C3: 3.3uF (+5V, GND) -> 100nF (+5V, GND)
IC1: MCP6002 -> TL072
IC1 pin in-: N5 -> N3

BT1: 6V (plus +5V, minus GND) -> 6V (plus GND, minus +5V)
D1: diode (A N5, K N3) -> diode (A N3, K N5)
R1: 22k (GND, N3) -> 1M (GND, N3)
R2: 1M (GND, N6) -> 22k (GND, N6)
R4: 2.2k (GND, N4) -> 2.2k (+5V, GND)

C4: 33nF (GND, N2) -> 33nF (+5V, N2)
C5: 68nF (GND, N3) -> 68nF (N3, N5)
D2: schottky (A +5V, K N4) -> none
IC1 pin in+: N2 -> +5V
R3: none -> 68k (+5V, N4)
* * * *
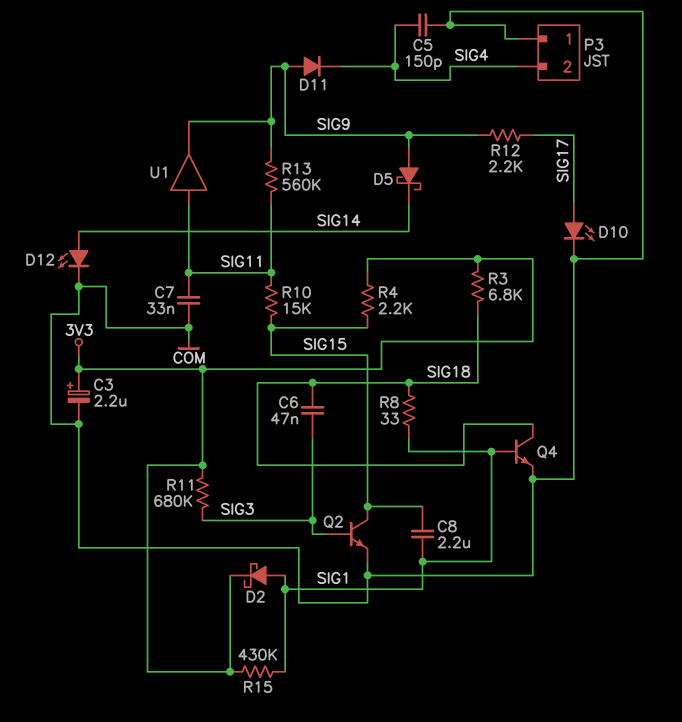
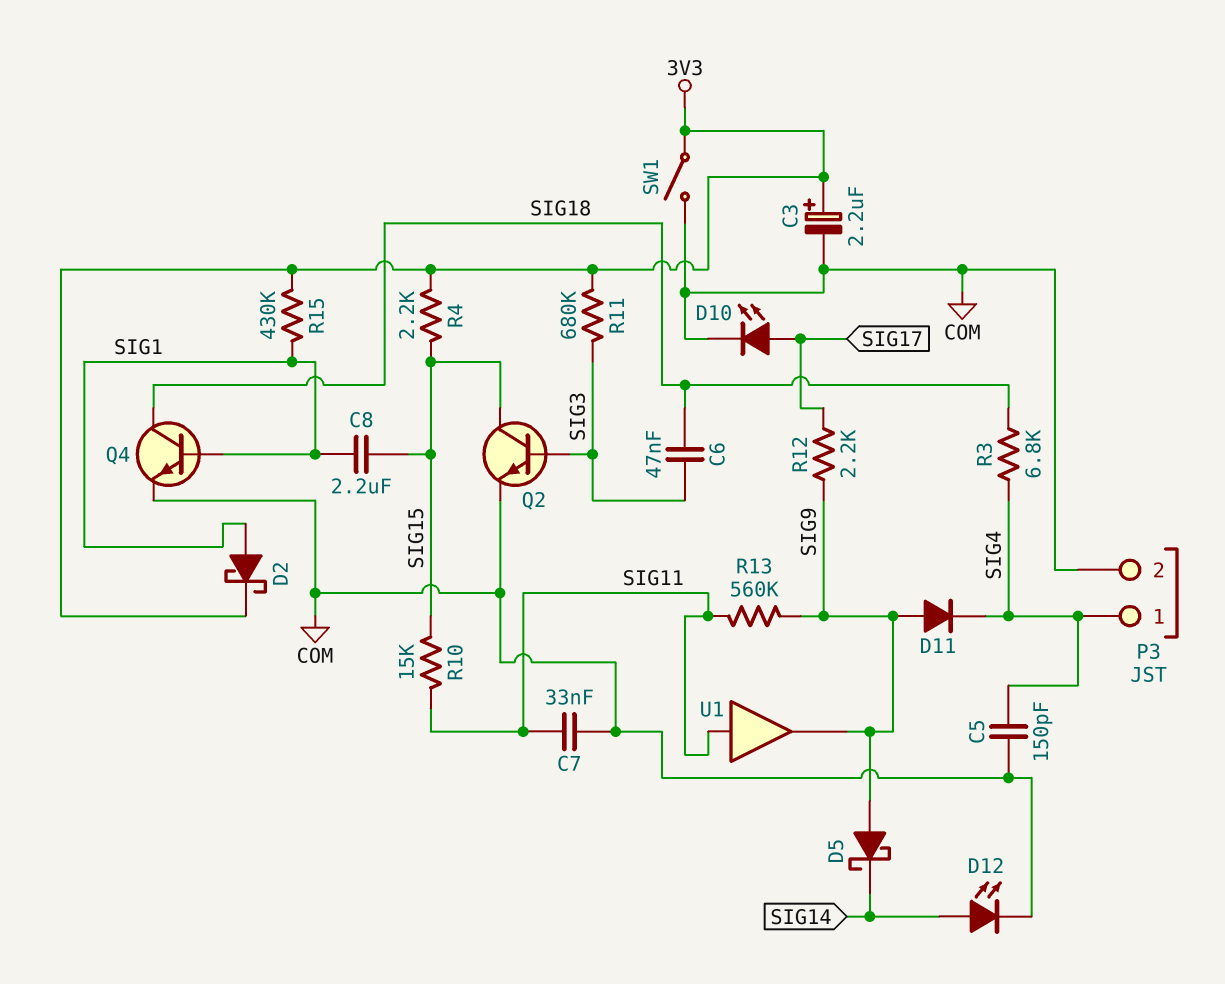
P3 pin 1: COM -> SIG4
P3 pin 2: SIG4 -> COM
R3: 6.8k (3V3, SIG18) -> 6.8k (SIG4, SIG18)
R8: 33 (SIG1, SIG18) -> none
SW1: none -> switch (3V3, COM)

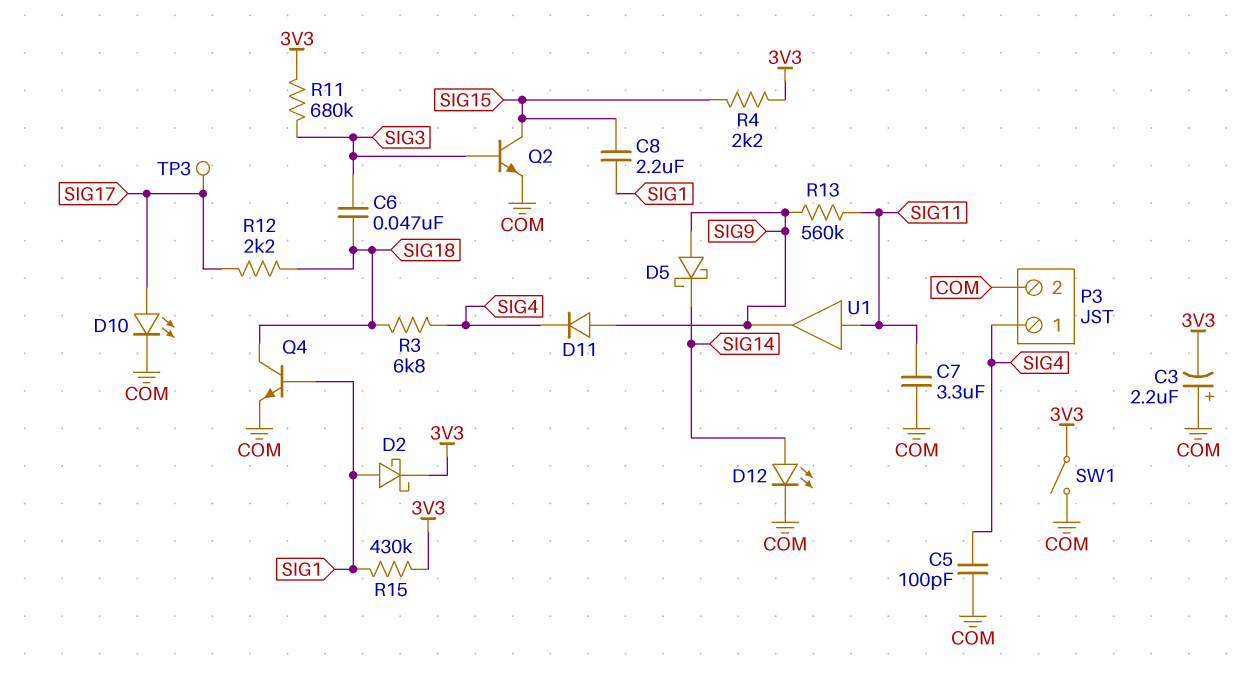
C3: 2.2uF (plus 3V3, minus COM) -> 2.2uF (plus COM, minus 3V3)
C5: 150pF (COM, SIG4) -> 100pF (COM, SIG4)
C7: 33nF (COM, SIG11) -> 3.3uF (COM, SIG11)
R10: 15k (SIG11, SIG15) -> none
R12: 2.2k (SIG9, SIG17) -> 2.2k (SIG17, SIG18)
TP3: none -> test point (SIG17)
* * * *
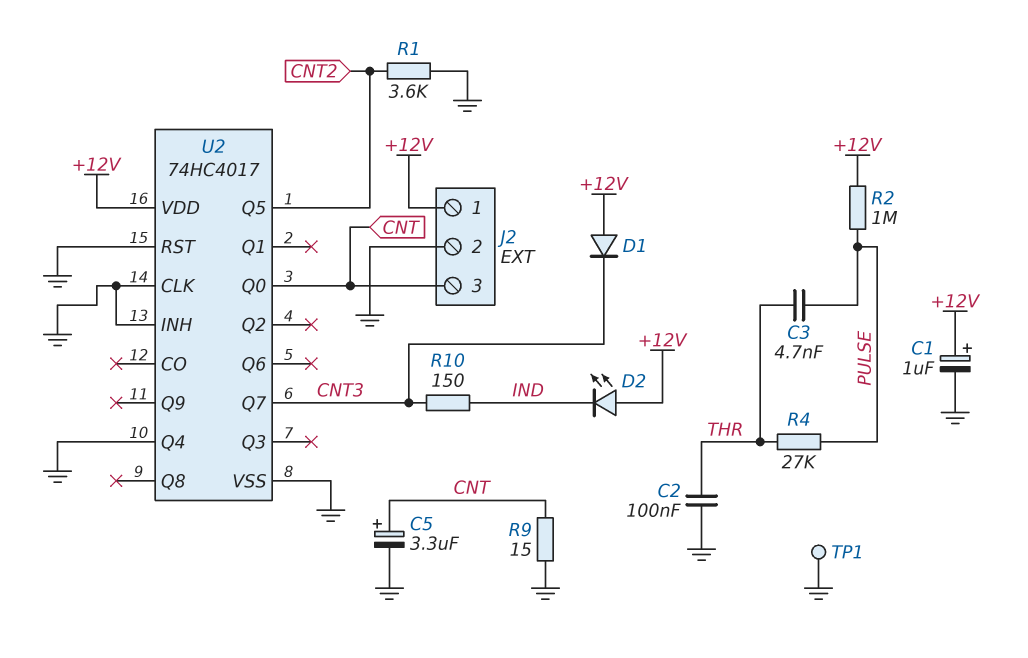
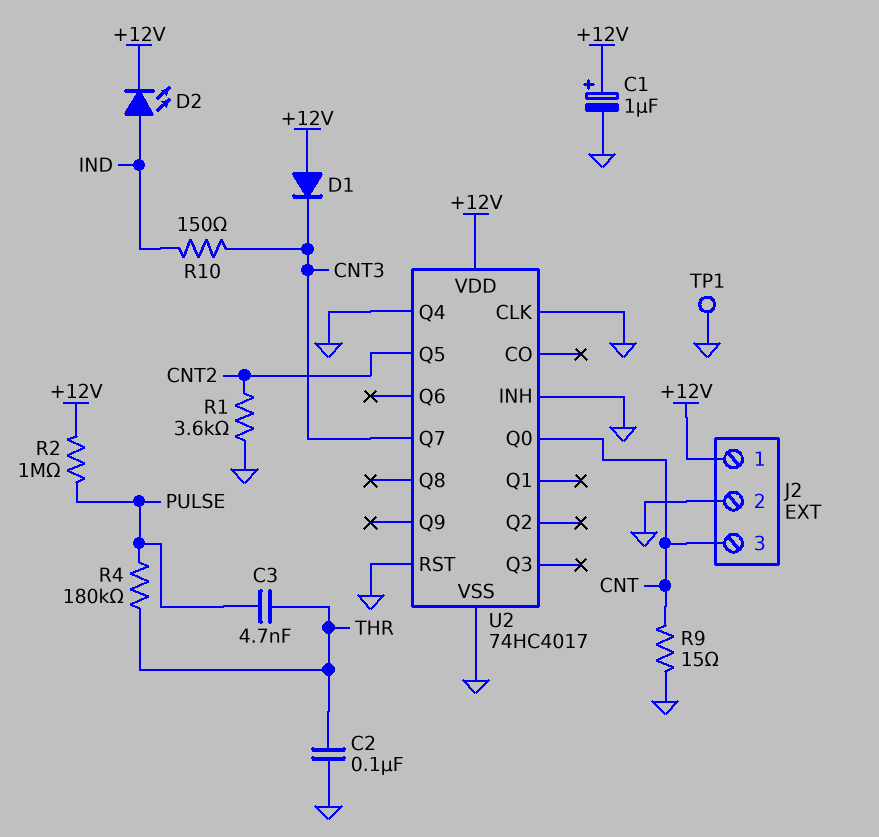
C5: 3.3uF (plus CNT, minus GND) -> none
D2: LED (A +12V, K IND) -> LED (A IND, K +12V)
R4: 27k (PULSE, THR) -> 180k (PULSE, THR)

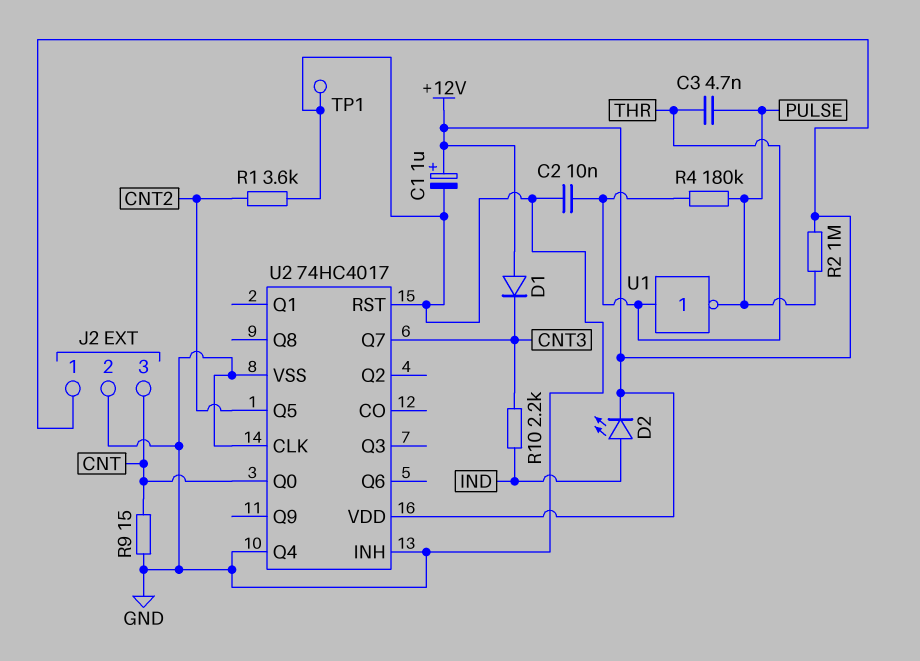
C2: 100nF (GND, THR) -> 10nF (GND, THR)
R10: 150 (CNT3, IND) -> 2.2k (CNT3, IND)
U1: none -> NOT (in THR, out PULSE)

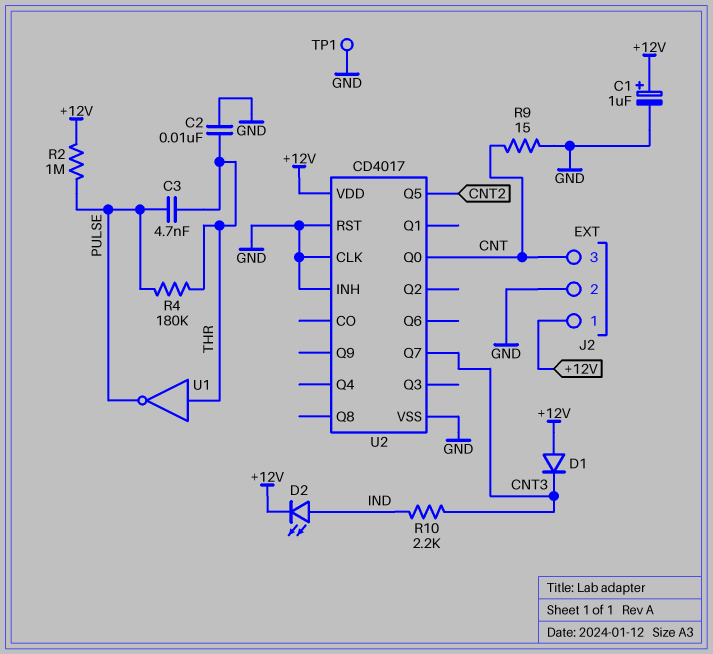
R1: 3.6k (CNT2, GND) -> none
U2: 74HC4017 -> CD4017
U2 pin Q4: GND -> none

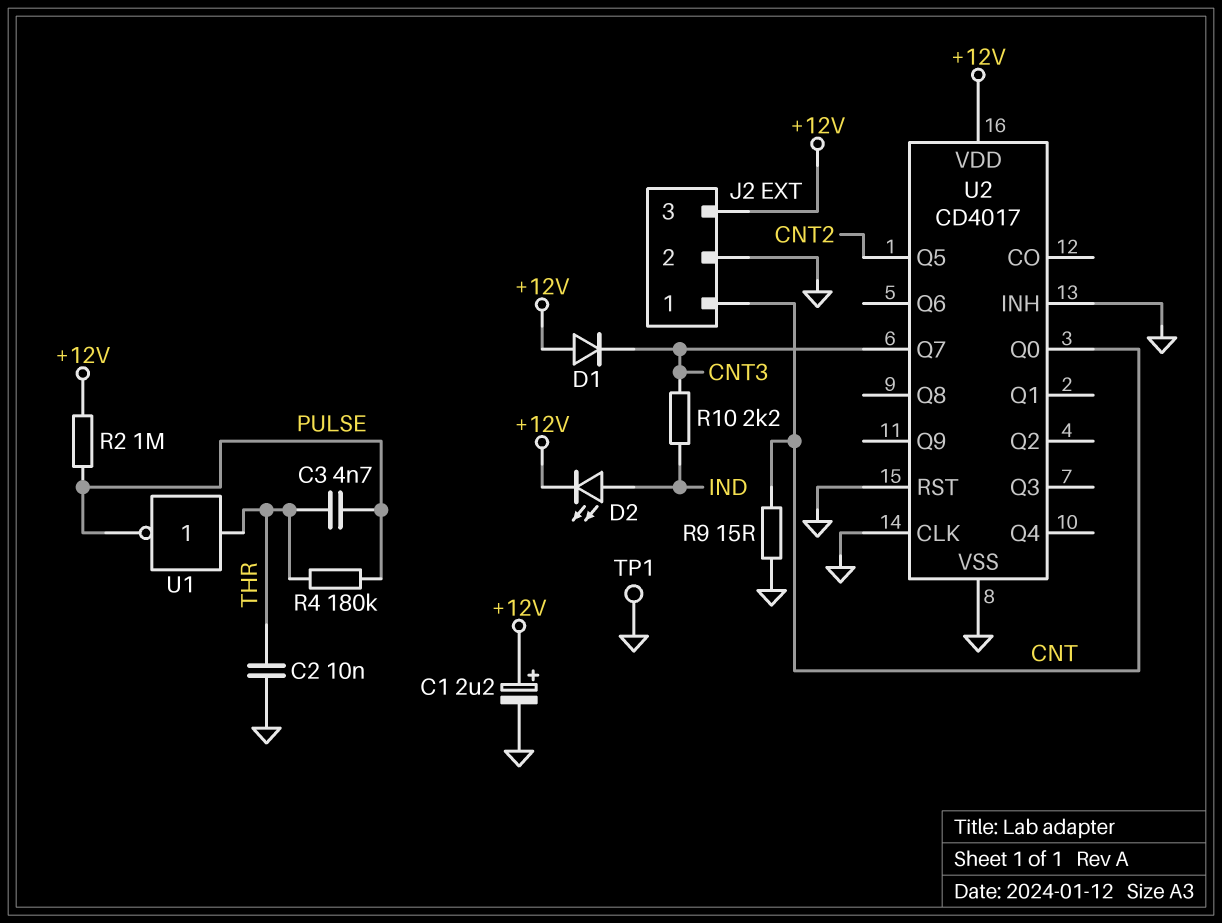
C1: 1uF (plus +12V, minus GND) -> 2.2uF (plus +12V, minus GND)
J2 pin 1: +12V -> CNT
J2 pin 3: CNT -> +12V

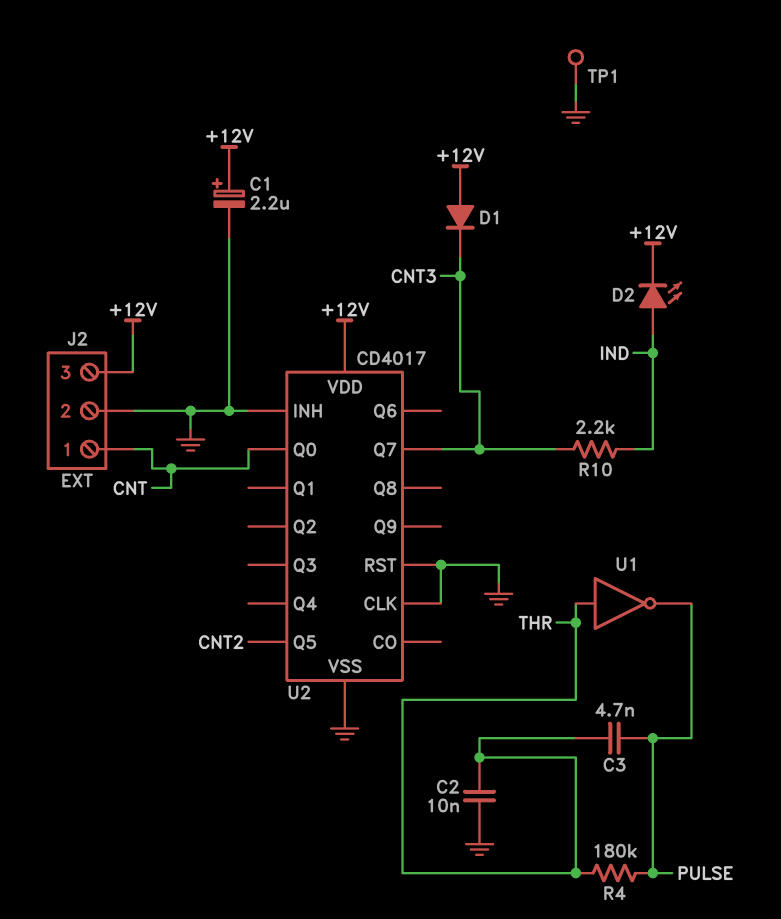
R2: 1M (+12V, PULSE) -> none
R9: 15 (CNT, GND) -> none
* * * *
• WHAT NEEDS TO BE DONE: Retype only this portion of the data above: the line containing "C3: 3.3uF (+5V, GND) -> 100nF (+5V, GND)", the line containing "IC1 pin in+: N2 -> +5V", and all lines between them, exactly.

• SOLUTION FOR THIS EXERCISE:
C3: 3.3uF (+5V, GND) -> 100nF (+5V, GND)
IC1: MCP6002 -> TL072
IC1 pin in-: N5 -> N3

BT1: 6V (plus +5V, minus GND) -> 6V (plus GND, minus +5V)
D1: diode (A N5, K N3) -> diode (A N3, K N5)
R1: 22k (GND, N3) -> 1M (GND, N3)
R2: 1M (GND, N6) -> 22k (GND, N6)
R4: 2.2k (GND, N4) -> 2.2k (+5V, GND)

C4: 33nF (GND, N2) -> 33nF (+5V, N2)
C5: 68nF (GND, N3) -> 68nF (N3, N5)
D2: schottky (A +5V, K N4) -> none
IC1 pin in+: N2 -> +5V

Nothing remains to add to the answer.